(Before-and-after object listings)
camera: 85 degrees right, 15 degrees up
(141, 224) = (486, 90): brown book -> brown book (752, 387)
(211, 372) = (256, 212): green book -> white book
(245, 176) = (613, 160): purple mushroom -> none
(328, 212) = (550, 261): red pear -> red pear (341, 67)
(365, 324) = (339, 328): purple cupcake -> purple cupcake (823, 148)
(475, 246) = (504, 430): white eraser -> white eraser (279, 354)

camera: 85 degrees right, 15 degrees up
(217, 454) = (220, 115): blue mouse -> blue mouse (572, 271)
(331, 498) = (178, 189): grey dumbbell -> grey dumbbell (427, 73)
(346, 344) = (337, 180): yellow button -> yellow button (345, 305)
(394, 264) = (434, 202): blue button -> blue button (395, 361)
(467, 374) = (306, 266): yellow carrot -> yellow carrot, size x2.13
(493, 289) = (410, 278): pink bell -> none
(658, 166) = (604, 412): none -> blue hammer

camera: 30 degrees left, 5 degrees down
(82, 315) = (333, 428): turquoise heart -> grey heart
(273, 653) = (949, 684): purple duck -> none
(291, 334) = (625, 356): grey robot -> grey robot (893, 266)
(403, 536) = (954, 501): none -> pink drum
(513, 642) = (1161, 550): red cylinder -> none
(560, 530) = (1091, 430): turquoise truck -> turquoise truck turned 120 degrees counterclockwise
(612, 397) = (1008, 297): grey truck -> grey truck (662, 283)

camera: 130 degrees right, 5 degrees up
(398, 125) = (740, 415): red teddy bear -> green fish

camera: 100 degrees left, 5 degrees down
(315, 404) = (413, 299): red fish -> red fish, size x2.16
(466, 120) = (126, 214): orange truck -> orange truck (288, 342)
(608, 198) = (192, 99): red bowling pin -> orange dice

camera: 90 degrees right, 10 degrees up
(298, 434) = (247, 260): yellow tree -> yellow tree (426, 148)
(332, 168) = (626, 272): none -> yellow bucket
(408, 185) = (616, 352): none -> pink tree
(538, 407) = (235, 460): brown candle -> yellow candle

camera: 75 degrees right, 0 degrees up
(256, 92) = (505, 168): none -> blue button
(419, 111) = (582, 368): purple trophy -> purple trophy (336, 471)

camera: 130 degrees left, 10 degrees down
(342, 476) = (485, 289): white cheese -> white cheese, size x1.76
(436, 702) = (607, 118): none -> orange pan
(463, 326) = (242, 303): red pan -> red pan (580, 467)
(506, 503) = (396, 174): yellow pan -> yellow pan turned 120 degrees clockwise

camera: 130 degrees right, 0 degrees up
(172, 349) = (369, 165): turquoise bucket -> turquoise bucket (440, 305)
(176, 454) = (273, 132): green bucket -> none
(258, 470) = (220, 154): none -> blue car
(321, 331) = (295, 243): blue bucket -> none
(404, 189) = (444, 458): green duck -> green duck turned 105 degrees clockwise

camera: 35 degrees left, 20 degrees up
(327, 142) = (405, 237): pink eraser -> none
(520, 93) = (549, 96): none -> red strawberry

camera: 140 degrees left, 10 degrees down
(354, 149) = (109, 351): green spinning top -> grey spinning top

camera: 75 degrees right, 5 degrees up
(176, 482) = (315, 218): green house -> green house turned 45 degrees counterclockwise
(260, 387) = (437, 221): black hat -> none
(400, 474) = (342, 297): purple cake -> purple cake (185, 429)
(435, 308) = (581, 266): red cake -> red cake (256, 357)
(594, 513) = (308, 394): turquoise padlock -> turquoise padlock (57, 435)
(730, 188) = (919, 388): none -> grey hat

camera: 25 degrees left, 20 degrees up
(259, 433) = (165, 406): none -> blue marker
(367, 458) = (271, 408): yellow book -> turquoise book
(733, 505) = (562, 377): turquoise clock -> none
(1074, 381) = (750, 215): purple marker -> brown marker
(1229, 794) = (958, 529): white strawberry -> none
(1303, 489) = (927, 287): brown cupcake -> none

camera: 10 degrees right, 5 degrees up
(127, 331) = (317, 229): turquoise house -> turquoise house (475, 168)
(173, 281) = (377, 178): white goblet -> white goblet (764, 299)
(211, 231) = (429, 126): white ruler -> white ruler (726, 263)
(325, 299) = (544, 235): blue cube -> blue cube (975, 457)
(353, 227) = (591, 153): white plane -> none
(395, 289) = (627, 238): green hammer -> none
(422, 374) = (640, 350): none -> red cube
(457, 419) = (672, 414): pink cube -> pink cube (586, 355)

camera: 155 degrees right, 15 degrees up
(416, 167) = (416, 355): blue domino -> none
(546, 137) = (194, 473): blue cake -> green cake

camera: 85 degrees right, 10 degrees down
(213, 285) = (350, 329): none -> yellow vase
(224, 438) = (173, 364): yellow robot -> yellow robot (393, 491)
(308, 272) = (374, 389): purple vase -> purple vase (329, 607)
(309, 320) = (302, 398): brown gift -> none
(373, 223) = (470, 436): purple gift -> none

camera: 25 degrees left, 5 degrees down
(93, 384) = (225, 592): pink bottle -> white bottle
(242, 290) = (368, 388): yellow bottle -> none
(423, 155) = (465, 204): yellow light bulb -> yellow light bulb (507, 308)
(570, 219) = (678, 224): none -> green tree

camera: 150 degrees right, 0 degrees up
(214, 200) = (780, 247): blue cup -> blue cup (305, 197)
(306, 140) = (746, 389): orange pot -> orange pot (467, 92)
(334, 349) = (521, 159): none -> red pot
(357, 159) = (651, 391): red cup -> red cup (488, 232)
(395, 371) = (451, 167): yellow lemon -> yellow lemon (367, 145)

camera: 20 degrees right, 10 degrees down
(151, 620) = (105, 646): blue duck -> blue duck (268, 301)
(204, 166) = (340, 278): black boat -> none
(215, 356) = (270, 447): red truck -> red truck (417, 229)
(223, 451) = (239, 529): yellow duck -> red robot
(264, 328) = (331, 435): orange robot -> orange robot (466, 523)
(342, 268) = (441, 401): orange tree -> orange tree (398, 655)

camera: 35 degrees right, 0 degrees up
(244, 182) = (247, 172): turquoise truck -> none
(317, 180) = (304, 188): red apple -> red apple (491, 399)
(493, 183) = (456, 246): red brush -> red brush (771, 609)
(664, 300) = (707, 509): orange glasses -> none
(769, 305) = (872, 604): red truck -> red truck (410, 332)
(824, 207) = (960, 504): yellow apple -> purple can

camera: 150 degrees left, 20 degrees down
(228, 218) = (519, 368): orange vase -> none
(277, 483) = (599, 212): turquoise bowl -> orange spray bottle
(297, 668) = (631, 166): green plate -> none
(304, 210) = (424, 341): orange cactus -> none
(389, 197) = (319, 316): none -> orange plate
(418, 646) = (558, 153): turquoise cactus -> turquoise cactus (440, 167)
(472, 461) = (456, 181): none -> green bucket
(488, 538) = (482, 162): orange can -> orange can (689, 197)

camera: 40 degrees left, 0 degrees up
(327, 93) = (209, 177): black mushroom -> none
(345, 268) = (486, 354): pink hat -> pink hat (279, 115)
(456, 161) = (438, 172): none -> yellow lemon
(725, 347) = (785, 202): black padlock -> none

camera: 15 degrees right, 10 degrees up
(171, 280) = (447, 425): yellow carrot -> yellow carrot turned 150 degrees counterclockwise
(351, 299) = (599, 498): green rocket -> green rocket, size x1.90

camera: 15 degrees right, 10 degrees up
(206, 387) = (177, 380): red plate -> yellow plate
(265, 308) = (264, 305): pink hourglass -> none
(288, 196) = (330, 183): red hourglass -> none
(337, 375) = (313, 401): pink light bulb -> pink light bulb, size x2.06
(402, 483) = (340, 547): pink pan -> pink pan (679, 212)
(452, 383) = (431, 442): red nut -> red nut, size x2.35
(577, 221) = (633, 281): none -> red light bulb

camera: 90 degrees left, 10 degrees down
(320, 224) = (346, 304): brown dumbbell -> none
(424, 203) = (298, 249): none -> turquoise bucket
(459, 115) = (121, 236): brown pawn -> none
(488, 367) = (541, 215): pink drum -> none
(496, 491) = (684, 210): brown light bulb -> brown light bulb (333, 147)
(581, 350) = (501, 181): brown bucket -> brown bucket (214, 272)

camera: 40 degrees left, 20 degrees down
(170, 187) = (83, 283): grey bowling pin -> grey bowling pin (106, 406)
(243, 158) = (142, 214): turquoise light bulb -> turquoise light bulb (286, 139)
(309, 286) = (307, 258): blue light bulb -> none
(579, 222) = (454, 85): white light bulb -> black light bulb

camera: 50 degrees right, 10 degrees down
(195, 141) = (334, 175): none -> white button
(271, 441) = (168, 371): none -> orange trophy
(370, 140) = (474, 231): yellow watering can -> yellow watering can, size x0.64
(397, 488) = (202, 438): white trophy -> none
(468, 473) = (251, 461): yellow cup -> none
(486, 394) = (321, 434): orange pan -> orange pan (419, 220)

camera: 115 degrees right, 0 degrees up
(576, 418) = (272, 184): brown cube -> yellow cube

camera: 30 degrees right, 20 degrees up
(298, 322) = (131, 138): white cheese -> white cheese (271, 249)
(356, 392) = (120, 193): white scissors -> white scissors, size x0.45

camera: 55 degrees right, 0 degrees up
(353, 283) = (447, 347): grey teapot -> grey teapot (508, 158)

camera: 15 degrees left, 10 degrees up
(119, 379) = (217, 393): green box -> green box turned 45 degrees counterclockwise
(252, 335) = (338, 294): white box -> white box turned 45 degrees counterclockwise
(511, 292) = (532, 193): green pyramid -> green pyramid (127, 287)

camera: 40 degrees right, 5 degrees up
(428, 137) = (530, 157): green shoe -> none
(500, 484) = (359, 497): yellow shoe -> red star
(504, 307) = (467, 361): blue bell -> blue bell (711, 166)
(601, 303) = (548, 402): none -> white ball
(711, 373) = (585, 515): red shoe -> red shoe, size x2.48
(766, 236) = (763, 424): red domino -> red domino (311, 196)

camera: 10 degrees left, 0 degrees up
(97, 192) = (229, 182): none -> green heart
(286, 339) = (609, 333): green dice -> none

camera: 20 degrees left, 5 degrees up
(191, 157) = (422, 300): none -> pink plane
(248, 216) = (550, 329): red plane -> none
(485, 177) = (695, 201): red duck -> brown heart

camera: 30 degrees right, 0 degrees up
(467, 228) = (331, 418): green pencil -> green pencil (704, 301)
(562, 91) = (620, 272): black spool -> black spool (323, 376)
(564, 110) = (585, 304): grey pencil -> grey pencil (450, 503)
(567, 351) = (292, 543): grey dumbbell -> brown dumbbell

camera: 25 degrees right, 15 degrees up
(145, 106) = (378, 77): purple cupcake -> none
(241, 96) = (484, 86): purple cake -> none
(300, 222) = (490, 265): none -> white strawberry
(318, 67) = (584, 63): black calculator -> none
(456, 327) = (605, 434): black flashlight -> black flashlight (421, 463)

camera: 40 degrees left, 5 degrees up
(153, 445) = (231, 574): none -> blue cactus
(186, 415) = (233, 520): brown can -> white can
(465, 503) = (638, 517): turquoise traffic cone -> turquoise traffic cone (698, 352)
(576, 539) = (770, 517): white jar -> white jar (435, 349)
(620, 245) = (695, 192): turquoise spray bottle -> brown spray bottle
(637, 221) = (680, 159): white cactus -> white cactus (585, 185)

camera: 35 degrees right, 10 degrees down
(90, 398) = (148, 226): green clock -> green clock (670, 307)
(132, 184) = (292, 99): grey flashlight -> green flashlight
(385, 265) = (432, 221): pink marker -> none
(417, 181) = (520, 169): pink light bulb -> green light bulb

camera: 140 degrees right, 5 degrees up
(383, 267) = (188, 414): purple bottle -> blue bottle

§ **TASK REQUIREMENTS**
Please retype the top of the data exactly, down to and including the line that holds "(560, 530) = (1091, 430): turquoise", and nothing further.

§ **EXPECTED OUTPUT**
camera: 85 degrees right, 15 degrees up
(141, 224) = (486, 90): brown book -> brown book (752, 387)
(211, 372) = (256, 212): green book -> white book
(245, 176) = (613, 160): purple mushroom -> none
(328, 212) = (550, 261): red pear -> red pear (341, 67)
(365, 324) = (339, 328): purple cupcake -> purple cupcake (823, 148)
(475, 246) = (504, 430): white eraser -> white eraser (279, 354)

camera: 85 degrees right, 15 degrees up
(217, 454) = (220, 115): blue mouse -> blue mouse (572, 271)
(331, 498) = (178, 189): grey dumbbell -> grey dumbbell (427, 73)
(346, 344) = (337, 180): yellow button -> yellow button (345, 305)
(394, 264) = (434, 202): blue button -> blue button (395, 361)
(467, 374) = (306, 266): yellow carrot -> yellow carrot, size x2.13
(493, 289) = (410, 278): pink bell -> none
(658, 166) = (604, 412): none -> blue hammer

camera: 30 degrees left, 5 degrees down
(82, 315) = (333, 428): turquoise heart -> grey heart
(273, 653) = (949, 684): purple duck -> none
(291, 334) = (625, 356): grey robot -> grey robot (893, 266)
(403, 536) = (954, 501): none -> pink drum
(513, 642) = (1161, 550): red cylinder -> none
(560, 530) = (1091, 430): turquoise truck -> turquoise truck turned 120 degrees counterclockwise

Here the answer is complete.